▶ **INSTRUCTIONS TO FOLLOW**:
Write out the material below exactly, beginning at the line that contains "D2: diode (A" and ending with its last line, both ends included; write nothing else.

·····

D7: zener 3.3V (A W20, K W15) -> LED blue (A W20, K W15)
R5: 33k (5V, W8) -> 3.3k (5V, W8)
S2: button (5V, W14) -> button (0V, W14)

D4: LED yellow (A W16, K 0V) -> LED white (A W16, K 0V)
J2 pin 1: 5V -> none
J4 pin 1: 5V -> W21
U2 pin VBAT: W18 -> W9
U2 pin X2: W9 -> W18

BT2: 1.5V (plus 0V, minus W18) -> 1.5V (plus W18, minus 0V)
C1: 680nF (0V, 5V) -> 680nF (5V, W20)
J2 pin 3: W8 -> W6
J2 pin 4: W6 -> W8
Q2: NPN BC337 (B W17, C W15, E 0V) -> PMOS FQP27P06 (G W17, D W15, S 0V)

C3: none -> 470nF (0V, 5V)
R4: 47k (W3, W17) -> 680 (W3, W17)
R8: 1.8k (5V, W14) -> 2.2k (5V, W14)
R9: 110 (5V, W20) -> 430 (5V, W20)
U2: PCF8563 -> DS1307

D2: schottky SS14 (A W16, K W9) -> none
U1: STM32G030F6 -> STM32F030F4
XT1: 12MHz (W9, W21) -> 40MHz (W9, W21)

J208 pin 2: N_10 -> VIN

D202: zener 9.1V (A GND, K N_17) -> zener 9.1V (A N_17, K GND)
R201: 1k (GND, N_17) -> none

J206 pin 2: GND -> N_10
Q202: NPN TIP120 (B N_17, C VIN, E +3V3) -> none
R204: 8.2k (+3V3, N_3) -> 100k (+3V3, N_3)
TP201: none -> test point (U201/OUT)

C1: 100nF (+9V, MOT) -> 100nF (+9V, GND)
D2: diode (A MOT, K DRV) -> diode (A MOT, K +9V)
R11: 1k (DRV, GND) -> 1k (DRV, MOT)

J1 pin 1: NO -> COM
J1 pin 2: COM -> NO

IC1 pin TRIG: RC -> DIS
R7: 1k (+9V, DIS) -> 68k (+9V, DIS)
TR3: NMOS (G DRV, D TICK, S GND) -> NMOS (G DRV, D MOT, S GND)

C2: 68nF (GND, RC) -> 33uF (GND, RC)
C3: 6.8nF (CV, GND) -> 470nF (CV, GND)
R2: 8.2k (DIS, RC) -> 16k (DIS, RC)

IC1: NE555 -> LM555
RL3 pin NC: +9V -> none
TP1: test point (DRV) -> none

·····

▶ **RESPONSE TO THIS EXERCISE**:
D2: diode (A MOT, K DRV) -> diode (A MOT, K +9V)
R11: 1k (DRV, GND) -> 1k (DRV, MOT)

J1 pin 1: NO -> COM
J1 pin 2: COM -> NO

IC1 pin TRIG: RC -> DIS
R7: 1k (+9V, DIS) -> 68k (+9V, DIS)
TR3: NMOS (G DRV, D TICK, S GND) -> NMOS (G DRV, D MOT, S GND)

C2: 68nF (GND, RC) -> 33uF (GND, RC)
C3: 6.8nF (CV, GND) -> 470nF (CV, GND)
R2: 8.2k (DIS, RC) -> 16k (DIS, RC)

IC1: NE555 -> LM555
RL3 pin NC: +9V -> none
TP1: test point (DRV) -> none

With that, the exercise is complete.